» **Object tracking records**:
-=-=-=-=-

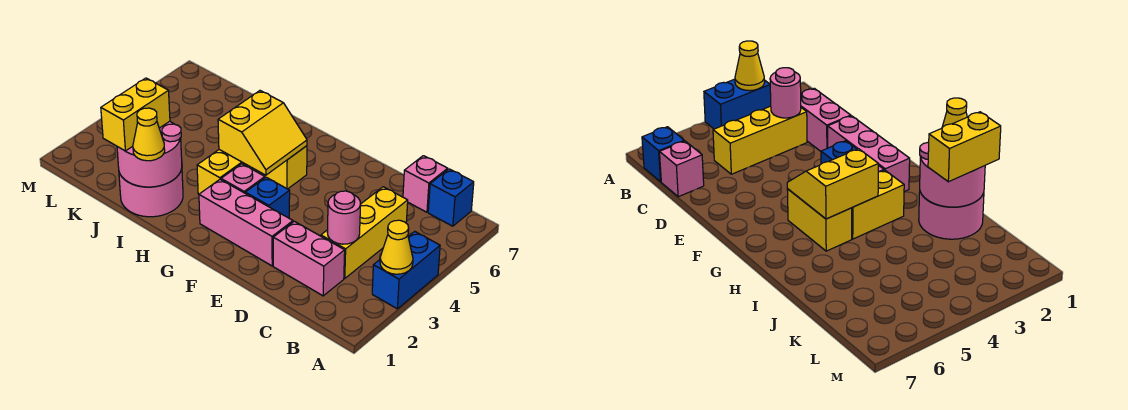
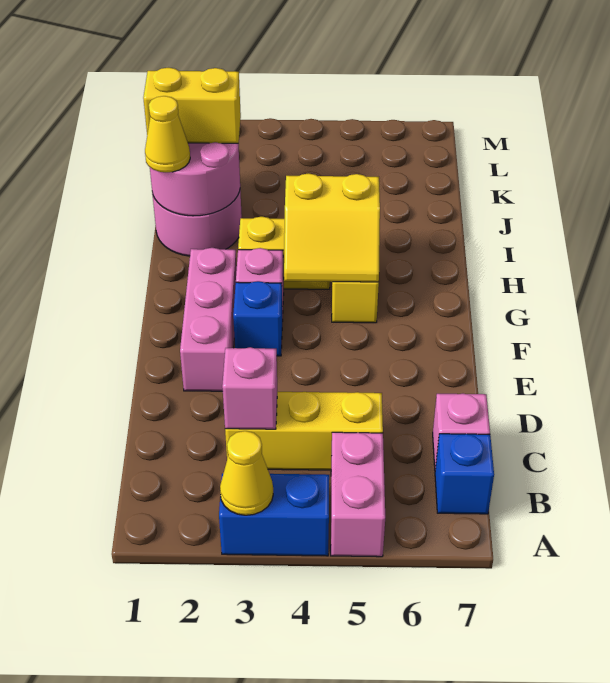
pink brick C2:D2 level 1 -> pink brick A5:B5 level 1
pink round brick C3 level 2 -> pink brick C3 level 2

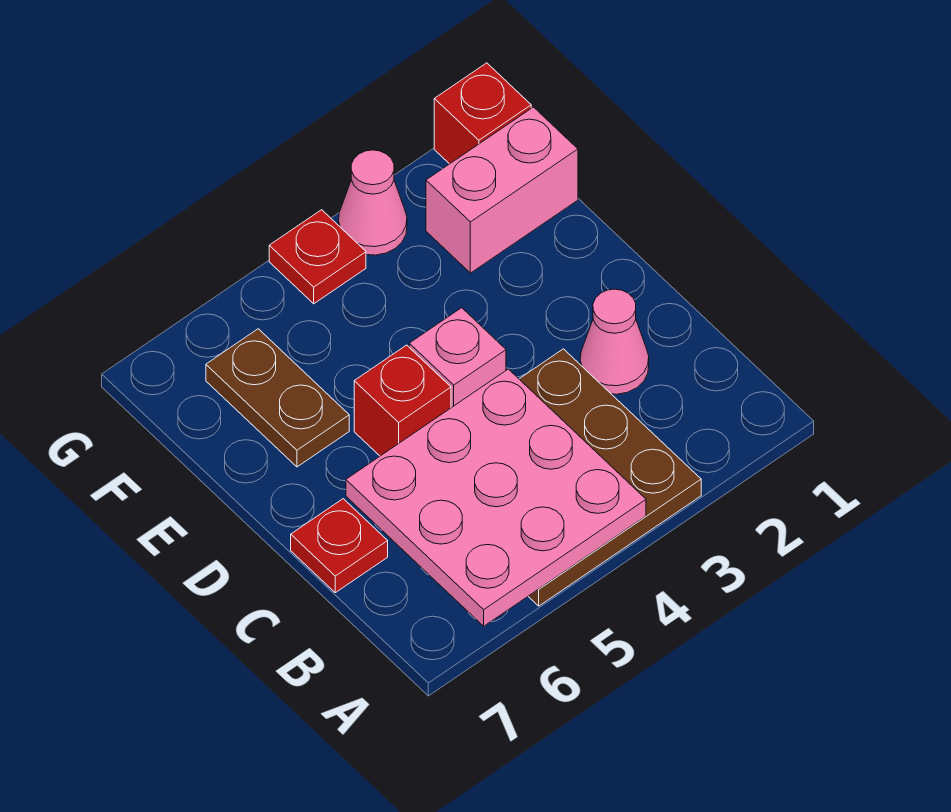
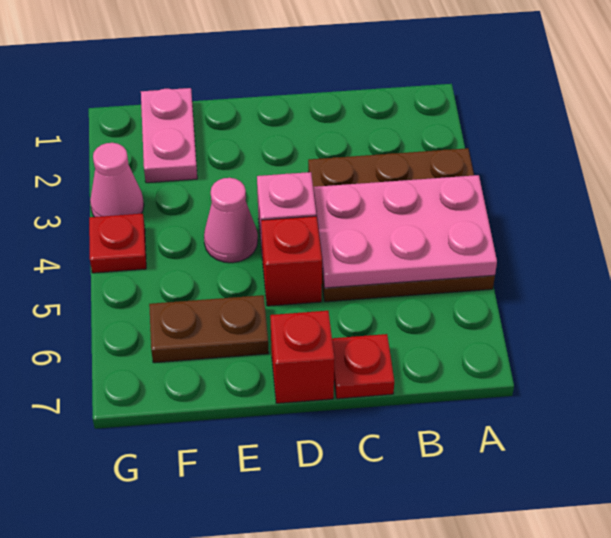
pink plate A4:C6 level 2 -> pink plate A4:C5 level 2
pink cone C2 level 1 -> pink cone E4 level 1
pink brick F1:F2 level 1 -> pink plate F1:F2 level 1
red brick G1 level 1 -> red brick D7 level 1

-=-=-=-=-

» **What you have to do**: Write out the records word for word. Pictures stay out.

» **Result**:
pink brick C2:D2 level 1 -> pink brick A5:B5 level 1
pink round brick C3 level 2 -> pink brick C3 level 2

pink plate A4:C6 level 2 -> pink plate A4:C5 level 2
pink cone C2 level 1 -> pink cone E4 level 1
pink brick F1:F2 level 1 -> pink plate F1:F2 level 1
red brick G1 level 1 -> red brick D7 level 1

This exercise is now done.